• **WHAT THE EXERCISE ASKS**
The answer should contain all of the data, retyped without any alteration.

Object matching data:
*** Block opens ***

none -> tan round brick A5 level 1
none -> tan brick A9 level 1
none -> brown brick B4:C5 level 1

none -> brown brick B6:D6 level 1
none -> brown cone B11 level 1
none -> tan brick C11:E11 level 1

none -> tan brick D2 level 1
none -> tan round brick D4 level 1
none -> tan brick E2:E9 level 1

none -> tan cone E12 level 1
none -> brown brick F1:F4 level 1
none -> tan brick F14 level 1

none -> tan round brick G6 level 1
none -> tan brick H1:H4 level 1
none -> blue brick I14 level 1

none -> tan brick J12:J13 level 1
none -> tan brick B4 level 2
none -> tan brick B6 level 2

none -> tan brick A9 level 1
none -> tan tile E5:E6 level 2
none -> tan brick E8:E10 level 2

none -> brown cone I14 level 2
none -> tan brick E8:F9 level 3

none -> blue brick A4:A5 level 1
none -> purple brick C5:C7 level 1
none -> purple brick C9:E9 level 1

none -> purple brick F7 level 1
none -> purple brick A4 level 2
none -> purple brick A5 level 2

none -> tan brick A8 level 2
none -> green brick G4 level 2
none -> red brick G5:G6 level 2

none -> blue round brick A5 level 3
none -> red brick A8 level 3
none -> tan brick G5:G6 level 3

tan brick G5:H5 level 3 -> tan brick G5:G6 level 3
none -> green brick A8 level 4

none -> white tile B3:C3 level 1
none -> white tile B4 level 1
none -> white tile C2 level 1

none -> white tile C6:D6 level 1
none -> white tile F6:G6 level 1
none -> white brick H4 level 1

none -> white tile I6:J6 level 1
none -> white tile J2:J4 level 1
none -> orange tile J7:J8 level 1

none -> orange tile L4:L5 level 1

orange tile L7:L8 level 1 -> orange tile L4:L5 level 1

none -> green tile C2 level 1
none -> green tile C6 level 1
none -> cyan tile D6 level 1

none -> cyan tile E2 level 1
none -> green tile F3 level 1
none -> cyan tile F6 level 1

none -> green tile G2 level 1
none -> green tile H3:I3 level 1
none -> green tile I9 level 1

*** Block closes ***

• **SOLUTION TO THIS TASK**
none -> tan round brick A5 level 1
none -> tan brick A9 level 1
none -> brown brick B4:C5 level 1

none -> brown brick B6:D6 level 1
none -> brown cone B11 level 1
none -> tan brick C11:E11 level 1

none -> tan brick D2 level 1
none -> tan round brick D4 level 1
none -> tan brick E2:E9 level 1

none -> tan cone E12 level 1
none -> brown brick F1:F4 level 1
none -> tan brick F14 level 1

none -> tan round brick G6 level 1
none -> tan brick H1:H4 level 1
none -> blue brick I14 level 1

none -> tan brick J12:J13 level 1
none -> tan brick B4 level 2
none -> tan brick B6 level 2

none -> tan brick A9 level 1
none -> tan tile E5:E6 level 2
none -> tan brick E8:E10 level 2

none -> brown cone I14 level 2
none -> tan brick E8:F9 level 3

none -> blue brick A4:A5 level 1
none -> purple brick C5:C7 level 1
none -> purple brick C9:E9 level 1

none -> purple brick F7 level 1
none -> purple brick A4 level 2
none -> purple brick A5 level 2

none -> tan brick A8 level 2
none -> green brick G4 level 2
none -> red brick G5:G6 level 2

none -> blue round brick A5 level 3
none -> red brick A8 level 3
none -> tan brick G5:G6 level 3

tan brick G5:H5 level 3 -> tan brick G5:G6 level 3
none -> green brick A8 level 4

none -> white tile B3:C3 level 1
none -> white tile B4 level 1
none -> white tile C2 level 1

none -> white tile C6:D6 level 1
none -> white tile F6:G6 level 1
none -> white brick H4 level 1

none -> white tile I6:J6 level 1
none -> white tile J2:J4 level 1
none -> orange tile J7:J8 level 1

none -> orange tile L4:L5 level 1

orange tile L7:L8 level 1 -> orange tile L4:L5 level 1

none -> green tile C2 level 1
none -> green tile C6 level 1
none -> cyan tile D6 level 1

none -> cyan tile E2 level 1
none -> green tile F3 level 1
none -> cyan tile F6 level 1

none -> green tile G2 level 1
none -> green tile H3:I3 level 1
none -> green tile I9 level 1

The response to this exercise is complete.